Data follows below. Repeat exactly the lines between the line holding "U2 pin in-: CMP -> VO" and the line holding "R5: 2.2k (CMP, VTH) -> 2.2k (CMP, VCC)", inclusive, and nothing more; drop pictures.

▶ [DATA FOR THE TASK]
------------
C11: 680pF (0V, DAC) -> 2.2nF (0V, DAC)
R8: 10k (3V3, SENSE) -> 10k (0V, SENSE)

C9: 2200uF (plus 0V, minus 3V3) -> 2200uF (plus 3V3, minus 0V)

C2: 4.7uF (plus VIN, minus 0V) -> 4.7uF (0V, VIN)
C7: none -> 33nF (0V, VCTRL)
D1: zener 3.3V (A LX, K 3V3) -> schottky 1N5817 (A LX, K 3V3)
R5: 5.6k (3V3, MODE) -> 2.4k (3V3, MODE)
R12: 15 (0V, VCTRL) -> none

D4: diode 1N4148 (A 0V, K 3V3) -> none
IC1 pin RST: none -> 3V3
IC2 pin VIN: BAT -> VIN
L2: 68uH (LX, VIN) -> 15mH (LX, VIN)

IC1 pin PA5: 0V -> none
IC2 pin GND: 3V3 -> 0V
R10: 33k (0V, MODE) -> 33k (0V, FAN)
------------
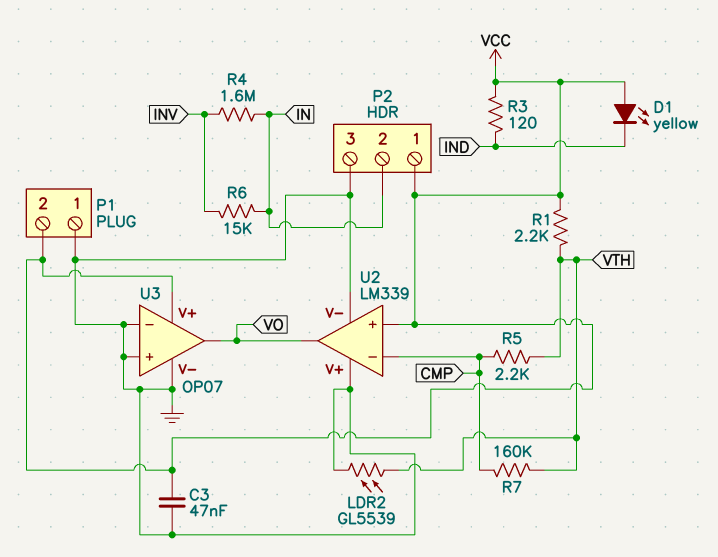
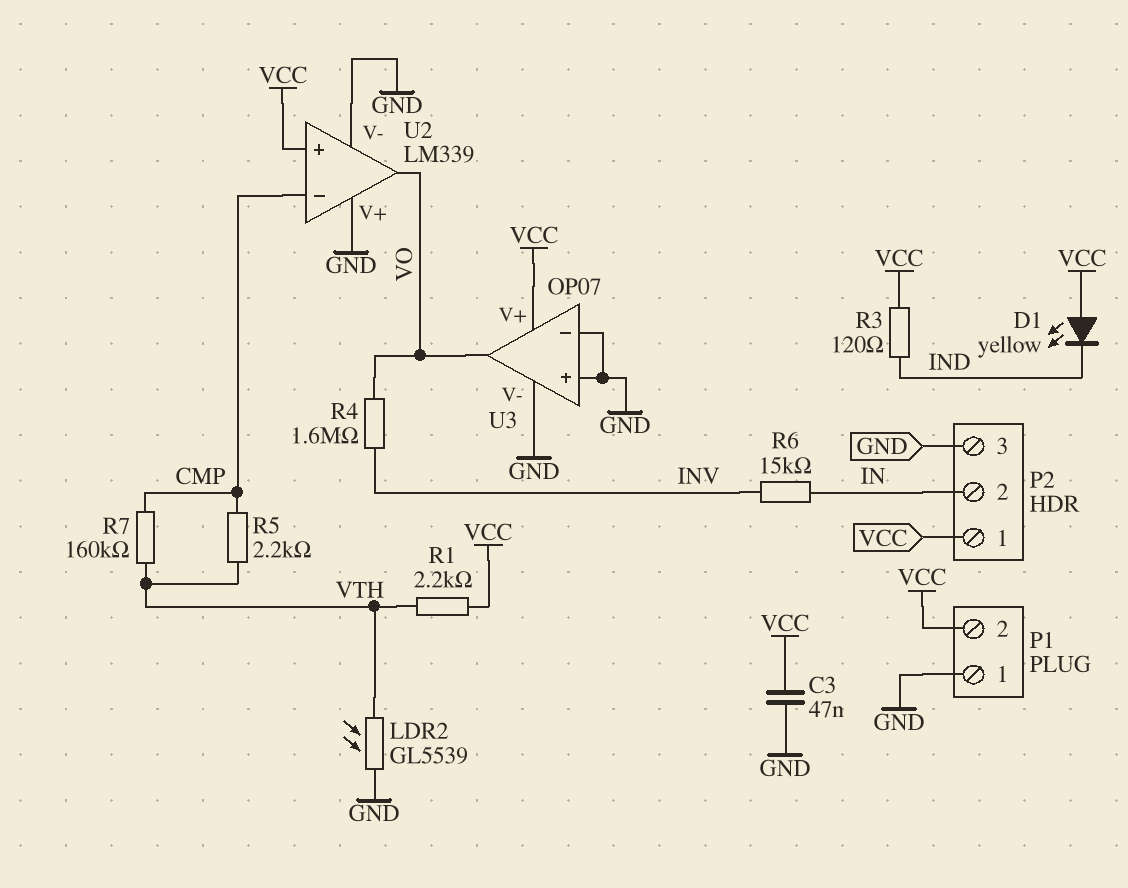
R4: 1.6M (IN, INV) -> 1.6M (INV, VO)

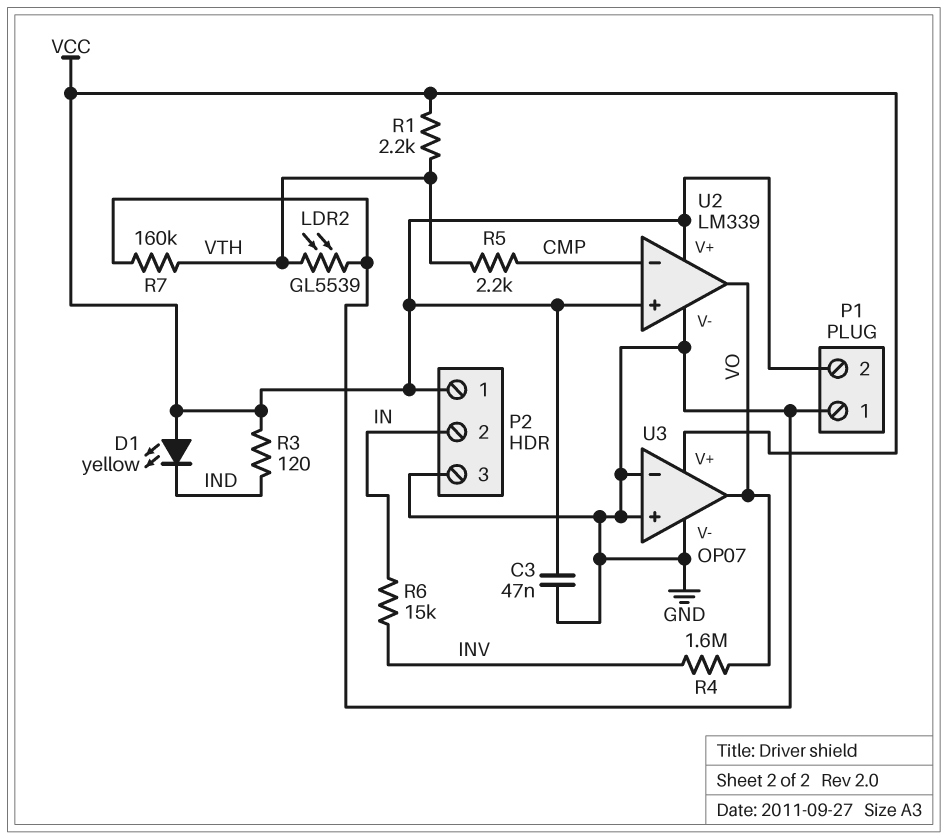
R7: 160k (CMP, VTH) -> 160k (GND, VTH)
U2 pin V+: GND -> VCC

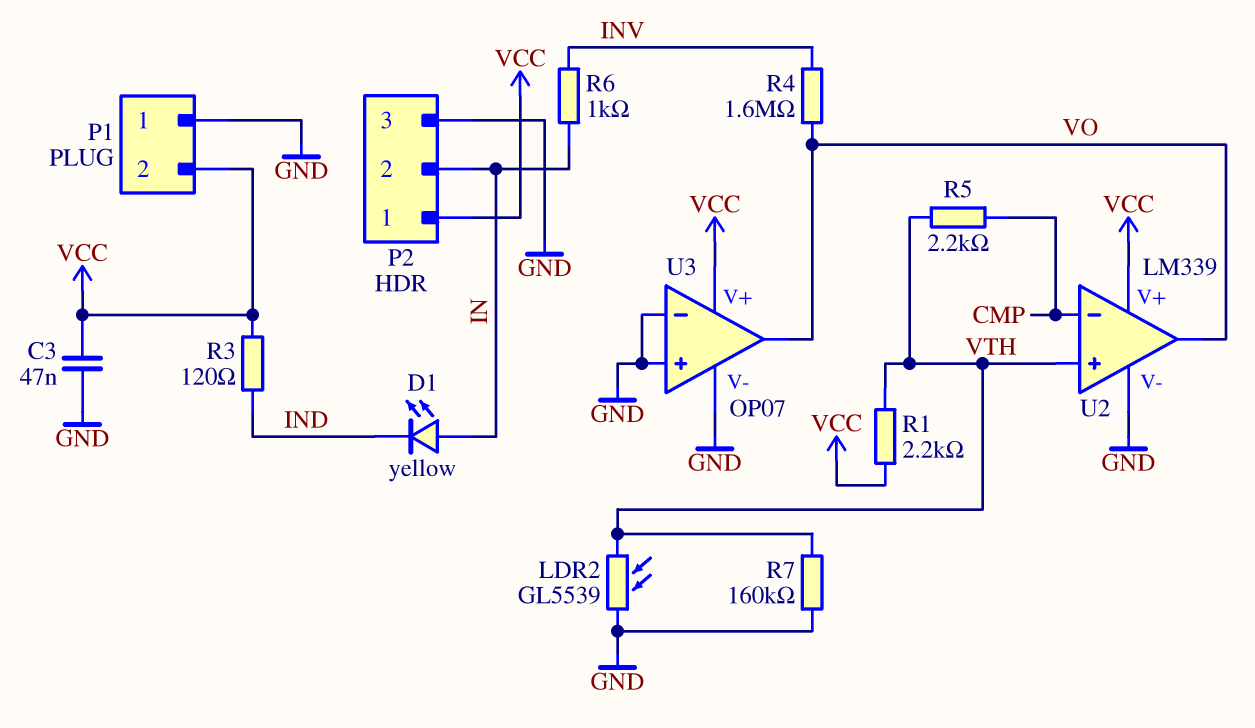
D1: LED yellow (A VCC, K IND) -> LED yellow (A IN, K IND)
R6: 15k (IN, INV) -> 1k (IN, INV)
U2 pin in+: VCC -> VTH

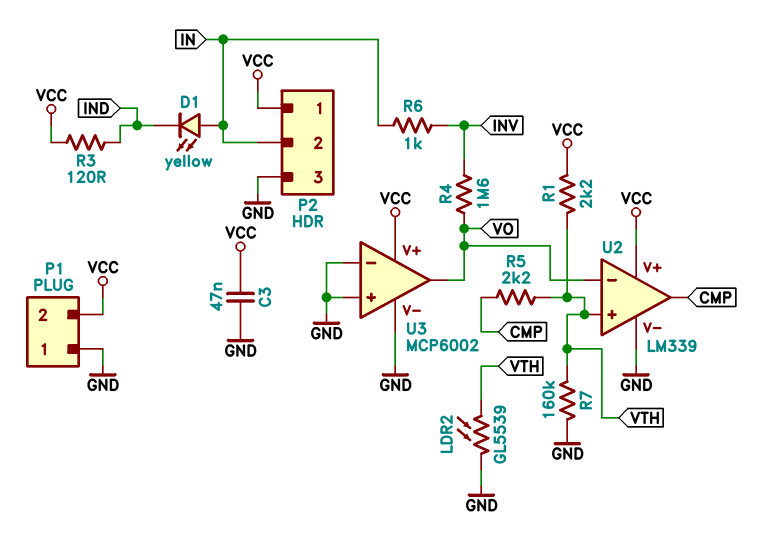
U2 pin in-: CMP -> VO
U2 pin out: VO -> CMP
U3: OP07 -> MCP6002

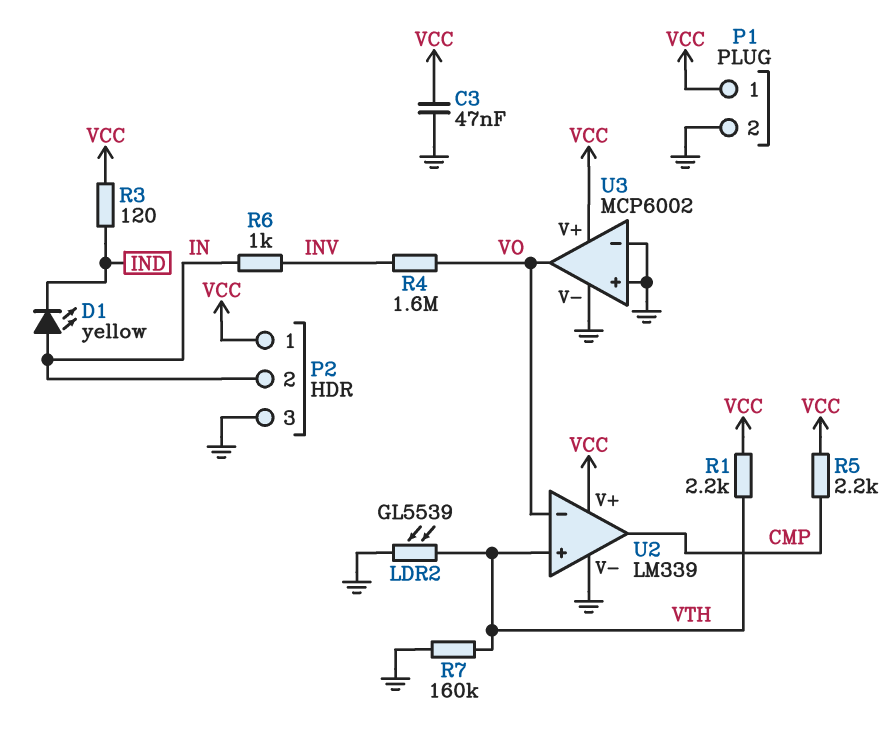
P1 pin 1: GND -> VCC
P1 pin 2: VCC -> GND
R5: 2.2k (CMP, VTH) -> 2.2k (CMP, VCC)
------------
▶ [RESPONSE BOX]
U2 pin in-: CMP -> VO
U2 pin out: VO -> CMP
U3: OP07 -> MCP6002

P1 pin 1: GND -> VCC
P1 pin 2: VCC -> GND
R5: 2.2k (CMP, VTH) -> 2.2k (CMP, VCC)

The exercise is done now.